Stored records
☆ ☆ ☆ ☆ ☆

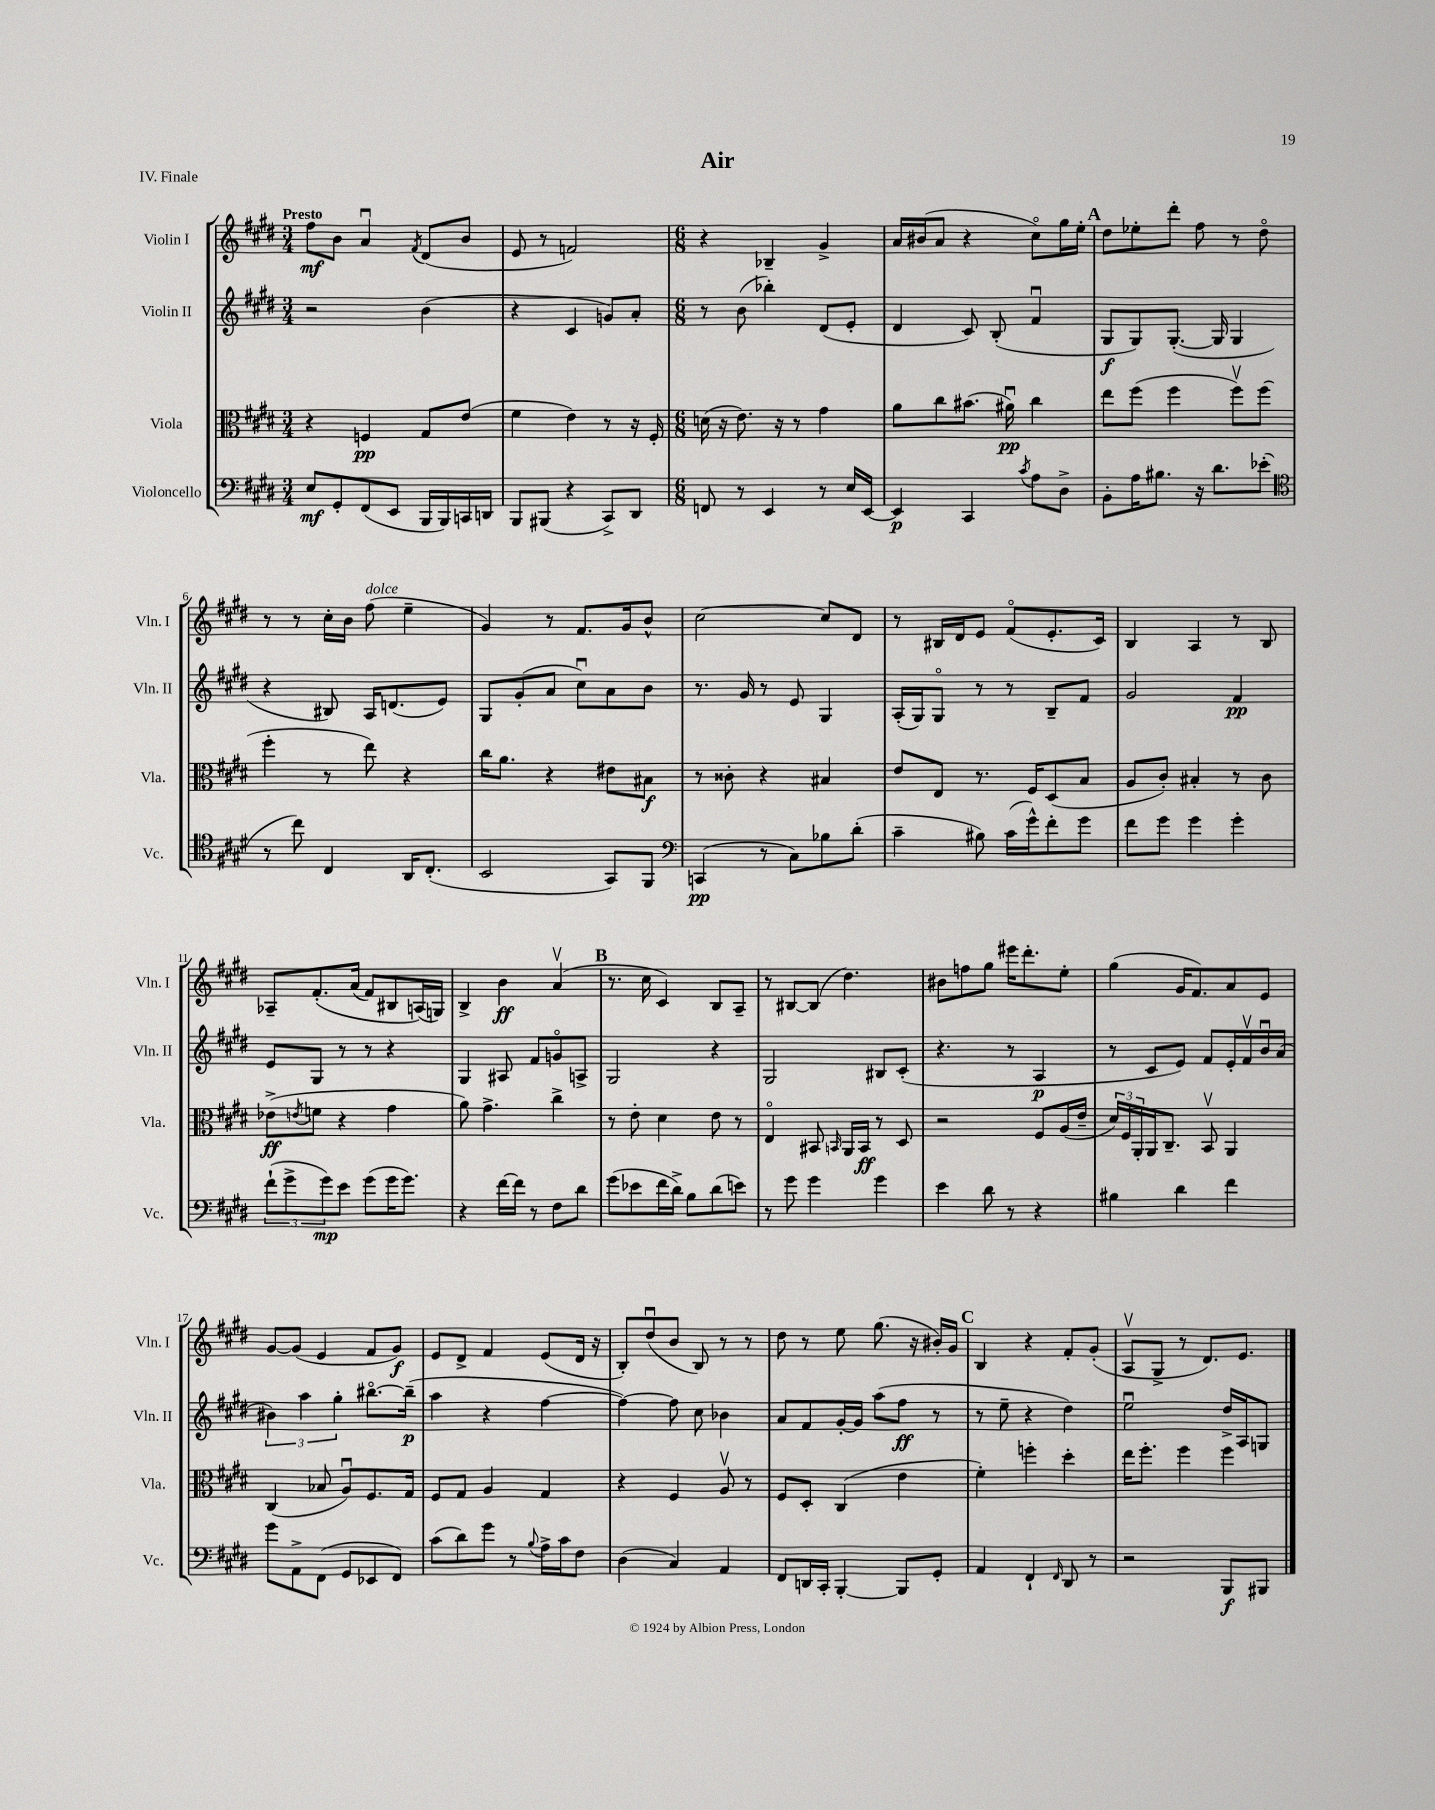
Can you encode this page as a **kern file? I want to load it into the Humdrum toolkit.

**kern	**dynam	**kern	**dynam	**kern	**dynam	**kern	**dynam
*part4	*part4	*part3	*part3	*part2	*part2	*part1	*part1
*staff4	*staff4	*staff3	*staff3	*staff2	*staff2	*staff1	*staff1
*I"Violoncello	*	*I"Viola	*	*I"Violin II	*	*I"Violin I	*
*I'Vc.	*	*I'Vla.	*	*I'Vln. II	*	*I'Vln. I	*
*clefF4	*	*clefC3	*	*clefG2	*	*clefG2	*
*k[f#c#g#d#]	*	*k[f#c#g#d#]	*	*k[f#c#g#d#]	*	*k[f#c#g#d#]	*
*M3/4	*	*M3/4	*	*M3/4	*	*M3/4	*
=1	=1	=1	=1	=1	=1	=1	=1
!	!	!	!	!	!	!LO:TX:a:B:t=Presto	!
8E/L	mf	4r	.	2r	.	8ff#\L	mf
8GG#'/	.	.	.	.	.	8b\J	.
(8FF#/	.	4Fn/	pp	.	.	4au/	.
8EE/J	.	.	.	.	.	.	.
.	.	.	.	.	.	8qf#/	.
16BBB/LL	.	8G#/L	.	(4b\	.	(8d#/L	.
16BBB/)	.	.	.	.	.	.	.
16CCn/	.	(8e/J	.	.	.	8b/J	.
16DDn/JJ	.	.	.	.	.	.	.
=2	=2	=2	=2	=2	=2	=2	=2
8BBB/L	.	4f#\	.	4r	.	8e/	.
(8BBB#X/J	.	.	.	.	.	8r	.
4r	.	4e\)	.	4c#/	.	2fn/)	.
8CC#^/L)	.	8r	.	8gn/L)	.	.	.
8DD#/J	.	16r	.	8a'/J	.	.	.
.	.	16F#'/	.	.	.	.	.
=3	=3	=3	=3	=3	=3	=3	=3
*M6/8	*	*M6/8	*	*M6/8	*	*M6/8	*
8FFn/	.	(16dn\	.	8r	.	4r	.
.	.	16r	.	.	.	.	.
8r	.	8.e\)	.	(8b\	.	.	.
4EE/	.	.	.	4bb-X'\)	.	4B-X~/	.
.	.	16r	.	.	.	.	.
.	.	8r	.	.	.	.	.
8r	.	4g#\	.	(8d#/L	.	4g#^/	.
16E/LL	.	.	.	8e'/J	.	.	.
[16EE/JJ	.	.	.	.	.	.	.
=4	=4	=4	=4	=4	=4	=4	=4
4EE/]	p	8a\L	.	4d#/	.	16a/LL	.
.	.	.	.	.	.	(16b#X/J	.
.	.	8cc#\	.	.	.	8a/J	.
4CC#/	.	(8.b#X\J	.	8c#/)	.	4r	.
.	.	.	.	(8B'/	.	.	.
.	.	16a#Xu\)	pp	.	.	.	.
8qc#/	.	.	.	.	.	.	.
8A\L	.	4cc#\	.	4f#u/	.	8cc#\L)	.
8D#^\J	.	.	.	.	.	16gg#\L	.
.	.	.	.	.	.	16ee'\JJ	.
!!LO:REH:place=s1:t=A
=5	=5	=5	=5	=5	=5	=5	=5
8BB'\L	.	8ee\L	.	8G#/L	f	8dd#\L	.
16A\K	.	(8ff#\J	.	8G#/)	.	8ee-X'\	.
8.B#X\J	.	.	.	.	.	.	.
.	.	4ff#\	.	([8.G#'/J	.	8ddd#'\J	.
16r	.	.	.	.	.	8ff#\	.
8.d#\L	.	.	.	16G#/]	.	.	.
.	.	8ff#v\L)	.	4G#/	.	8r	.
(8e-X'\J	.	(8ff#\J	.	.	.	8dd#\	.
!!LO:LB:g=z
=6	=6	=6	=6	=6	=6	=6	=6
*clefC4	*	*	*	*	*	*	*
8r	.	4ff#'\	.	4r	.	8r	.
8cc#\)	.	.	.	.	.	8r	.
4C#/	.	8r	.	8B#X/)	.	16cc#'\LL	.
.	.	.	.	.	.	16b\JJ	.
!	!	!	!	!	!	!LO:TX:a:i:t=dolce	!
.	.	8ee\)	.	16A/KL	.	(8ff#\	.
.	.	.	.	(8.dn/	.	.	.
16AA/KL	.	4r	.	.	.	4ee~\	.
(8.C#'/J	.	.	.	.	.	.	.
.	.	.	.	8e/J)	.	.	.
=7	=7	=7	=7	=7	=7	=7	=7
2BB/	.	16cc#\KL	.	8G#/L	.	4g#/)	.
.	.	8.a\J	.	.	.	.	.
.	.	.	.	(8g#'/	.	.	.
.	.	4r	.	8a/J	.	8r	.
.	.	.	.	8cc#u\L)	.	8.f#/L	.
8GG#/L)	.	8e#X\L	.	8a\	.	.	.
.	.	.	.	.	.	16g#/k	.
8FF#/J	.	8B#X\J	f	8b\J	.	8b^^/J	.
=8	=8	=8	=8	=8	=8	=8	=8
*clefF4	*	*	*	*	*	*	*
(4CCn/	pp	8r	.	8.r	.	[2cc#\	.
.	.	8c##X'\	.	.	.	.	.
.	.	.	.	16g#/	.	.	.
8r	.	4r	.	8r	.	.	.
8C#\L)	.	.	.	8e/	.	.	.
8B-X\	.	4B#X/	.	4G#/	.	8cc#/L]	.
(8d#'\J	.	.	.	.	.	8d#/J	.
=9	=9	=9	=9	=9	=9	=9	=9
4c#~\	.	8e/L	.	(16A'/LL	.	8r	.
.	.	.	.	16G#/J)	.	.	.
.	.	8E/J	.	8G#/J	.	16B#X/LL	.
.	.	.	.	.	.	16d#/J	.
8B#X\)	.	8.r	.	8r	.	8e/J	.
(16c#\LL	.	.	.	8r	.	(8f#/L	.
16g#^^\J)	.	16F#/KL	.	.	.	.	.
8f#'\	.	(8D#/	.	8B~/L	.	8.e'/	.
8g#\J	.	8B/J	.	8f#/J	.	.	.
.	.	.	.	.	.	16c#/Jk)	.
=10	=10	=10	=10	=10	=10	=10	=10
8f#\L	.	8A/L	.	2g#/	.	4B/	.
8g#\J	.	8c#'/J)	.	.	.	.	.
4g#\	.	4B#X'/	.	.	.	4A/	.
4g#'\	.	8r	.	4f#/	pp	8r	.
.	.	8c#\	.	.	.	8B/	.
!!LO:LB:g=z
=11	=11	=11	=11	=11	=11	=11	=11
(12f#`\L	.	(8e-X^\L	ff	8e/L	.	8A-X~/L	.
12g#^\	.	.	.	.	.	.	.
.	.	8qen/	.	.	.	.	.
.	.	8fn\J	.	8G#/J	.	(8.f#'/	.
12g#\)	mp	.	.	.	.	.	.
8e\J	.	4r	.	8r	.	.	.
.	.	.	.	.	.	(16a/Jk	.
(8g#\L	.	.	.	8r	.	8f#/L)	.
16g#\K	.	4g#\	.	4r	.	8B#X/	.
8.g#\J)	.	.	.	.	.	.	.
.	.	.	.	.	.	(16An/L)	.
.	.	.	.	.	.	16Gn/JJ)	.
=12	=12	=12	=12	=12	=12	=12	=12
4r	.	8a\)	.	4G#/	.	4B^/	.
.	.	4.g#^\	.	.	.	.	.
[16f#\LL	.	.	.	8A#X/	.	4b\	ff
16f#\JJ]	.	.	.	.	.	.	.
8r	.	.	.	8f#/L	.	.	.
8F#\L	.	4cc#^\	.	8gn/	.	(4av/	.
8d#\J	.	.	.	8An^/J	.	.	.
!!LO:REH:place=s1:t=B
=13	=13	=13	=13	=13	=13	=13	=13
(8g#\L	.	8r	.	2G#/	.	8.r	.
8e-X\	.	8e'\	.	.	.	.	.
.	.	.	.	.	.	16cc#\	.
16f#\L	.	4d#\	.	.	.	4c#/)	.
16d#^\JJ)	.	.	.	.	.	.	.
8B\L	.	.	.	.	.	.	.
(8d#\	.	8e\	.	4r	.	8B/L	.
8en\J)	.	8r	.	.	.	8A~/J	.
=14	=14	=14	=14	=14	=14	=14	=14
8r	.	4E/	.	2G#/	.	8r	.
8g#\	.	.	.	.	.	[8B#X/L	.
4g#\	.	8BB#X/	.	.	.	(8B#/J]	.
.	.	16qqBBn/	.	.	.	.	.
.	.	16AA/LL	.	.	.	4.dd#\)	.
.	.	16BB/JJ	ff	.	.	.	.
4g#\	.	8r	.	8B#X/L	.	.	.
.	.	8D#/	.	(8c#'/J	.	.	.
=15	=15	=15	=15	=15	=15	=15	=15
4e\	.	2r	.	4.r	.	8b#X\L	.
.	.	.	.	.	.	8ffn\	.
8d#\	.	.	.	.	.	8gg#\J	.
8r	.	.	.	8r	.	16eee#X\KL	.
.	.	.	.	.	.	8.ddd#'\	.
4r	.	8F#/L	.	4A/	p	.	.
.	.	(16A/L	.	.	.	8ee'\J	.
.	.	16e~/JJ	.	.	.	.	.
=16	=16	=16	=16	=16	=16	=16	=16
4B#X\	.	24d#/LL)	.	8r	.	(4gg#\	.
.	.	24F#/	.	.	.	.	.
.	.	24AA'/	.	.	.	.	.
.	.	16AA/J	.	8c#/L	.	.	.
.	.	8.C#~/J	.	.	.	.	.
4d#\	.	.	.	8e/J)	.	16g#/KL	.
.	.	.	.	.	.	8.f#/)	.
.	.	8BBv/	.	8f#/L	.	.	.
4f#\	.	4AA/	.	16e'/L	.	8a/	.
.	.	.	.	16f#v/	.	.	.
.	.	.	.	16bu/	.	8e/J	.
.	.	.	.	(16a/JJ	.	.	.
!!LO:LB:g=z
=17	=17	=17	=17	=17	=17	=17	=17
8g#\L	.	(4C#/	.	6b#X\)	.	[8g#/L	.
8AA^\	.	.	.	.	.	(8g#/J]	.
.	.	.	.	6aa\	.	.	.
(8FF#\J	.	8B-X/	.	.	.	4e/	.
.	.	.	.	6gg#'\	.	.	.
8GG#/L	.	8Au/L)	.	.	.	.	.
8EE-X/	.	8.F#/	.	[8.bb#X\L	.	8f#/L	.
8FF#/J)	.	.	.	.	.	8g#/J)	f
.	.	16G#/Jk	.	(16bb#~\Jk]	p	.	.
=18	=18	=18	=18	=18	=18	=18	=18
(8c#\L	.	8F#/L	.	4aa\	.	8e/L	.
8d#\)	.	8G#/J	.	.	.	8d#^/J	.
8g#\J	.	4A/	.	4r	.	4f#/	.
8r	.	.	.	.	.	.	.
8qqB/	.	.	.	.	.	.	.
16A^\LL	.	4G#/	.	[4ff#\	.	(8e/L	.
16c#\J	.	.	.	.	.	.	.
8F#\J	.	.	.	.	.	16d#/Jk	.
.	.	.	.	.	.	16r	.
=19	=19	=19	=19	=19	=19	=19	=19
(4D#\	.	4r	.	4ff#\_)	.	8B'/L)	.
.	.	.	.	.	.	(8dd#u/	.
4C#/)	.	4F#/	.	8ff#\]	.	8b/J	.
.	.	.	.	8cc#\	.	8B/)	.
4AA/	.	8Av/	.	4b-X\	.	8r	.
.	.	8r	.	.	.	8r	.
=20	=20	=20	=20	=20	=20	=20	=20
8FF#/L	.	8F#/L	.	8a/L	.	8dd#\	.
16DDn/L	.	8D#'/J	.	8f#/	.	8r	.
16CC#'/JJ	.	.	.	.	.	.	.
[4BBB'/	.	(4C#/	.	[16g#'/L	.	8ee\	.
.	.	.	.	16g#/JJ]	.	.	.
.	.	.	.	(8aa\L	.	(8.gg#\	.
8BBB/L]	.	4e\	.	8ff#\J	ff	.	.
.	.	.	.	.	.	16r	.
8GG#'/J	.	.	.	8r	.	16b#X'/LL)	.
.	.	.	.	.	.	16g#/JJ	.
!!LO:REH:place=s1:t=C
=21	=21	=21	=21	=21	=21	=21	=21
4AA/	.	4f#'\)	.	8r	.	4B/	.
.	.	.	.	8ee~\	.	.	.
4FF#`/	.	4ffn'\	.	4r	.	4r	.
16qqFF#/	.	.	.	.	.	.	.
8DD#/	.	4dd#'\	.	4dd#\)	.	8f#'/L	.
8r	.	.	.	.	.	(8g#'/J	.
=22	=22	=22	=22	=22	=22	=22	=22
2r	.	16ee\KL	.	2eeu\	.	8Av/L	.
.	.	8.ff#'\J	.	.	.	.	.
.	.	.	.	.	.	8G#^/J	.
.	.	4ff#\	.	.	.	8r	.
.	.	.	.	.	.	8.d#/L)	.
8BBB/L	f	4ff#\	.	16dd#^/LL	.	.	.
.	.	.	.	16A/J	.	8.e/J	.
8BBB#X/J	.	.	.	8Gn/J	.	.	.
==	==	==	==	==	==	==	==
*-	*-	*-	*-	*-	*-	*-	*-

☆ ☆ ☆ ☆ ☆

# TASK
Count the lines of the material above that contain the string "kern", and give only the number.

# SOLVED EXERCISE
2